(Before-and-after scene images)

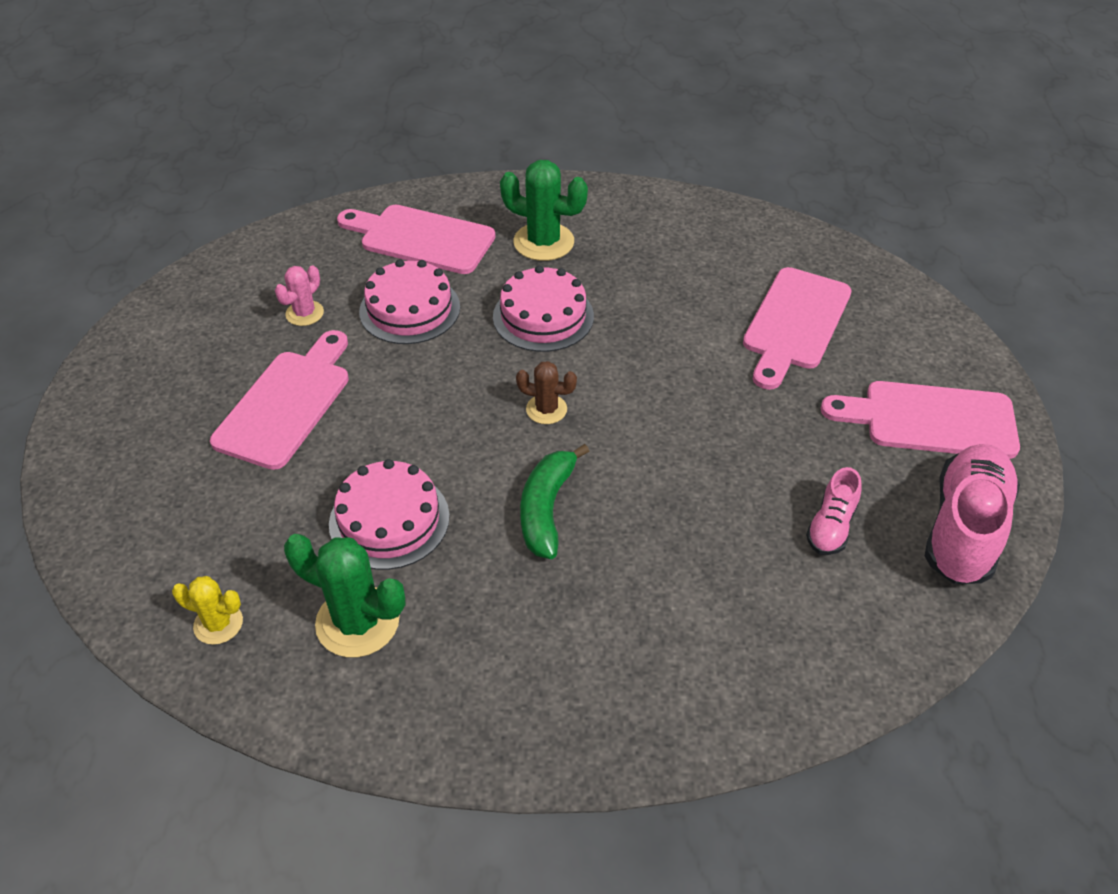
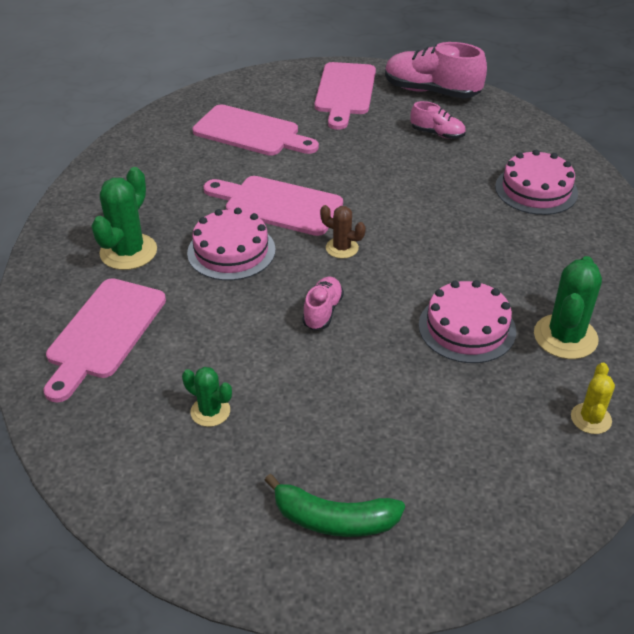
camera: 90 degrees left, 5 degrees down
pink cutting board [210,330,349,470] -> pink cutting board moved to [203,176,343,236]
pink cactus [275,266,324,326] -> green cactus [182,367,232,427]
pink cake [359,259,460,344] -> pink cake moved to [495,150,578,215]
brown cactus [516,361,577,424] -> brown cactus turned 75 degrees counterclockwise [320,205,366,258]
green banana [520,444,589,559] -> green banana moved to [265,474,405,537]
none -> pink shoe [302,277,344,330]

PROBLEM →
Images are to be excluded, and each record above written out word for word.

EXERCISE RESULT →
camera: 90 degrees left, 5 degrees down
pink cutting board [210,330,349,470] -> pink cutting board moved to [203,176,343,236]
pink cactus [275,266,324,326] -> green cactus [182,367,232,427]
pink cake [359,259,460,344] -> pink cake moved to [495,150,578,215]
brown cactus [516,361,577,424] -> brown cactus turned 75 degrees counterclockwise [320,205,366,258]
green banana [520,444,589,559] -> green banana moved to [265,474,405,537]
none -> pink shoe [302,277,344,330]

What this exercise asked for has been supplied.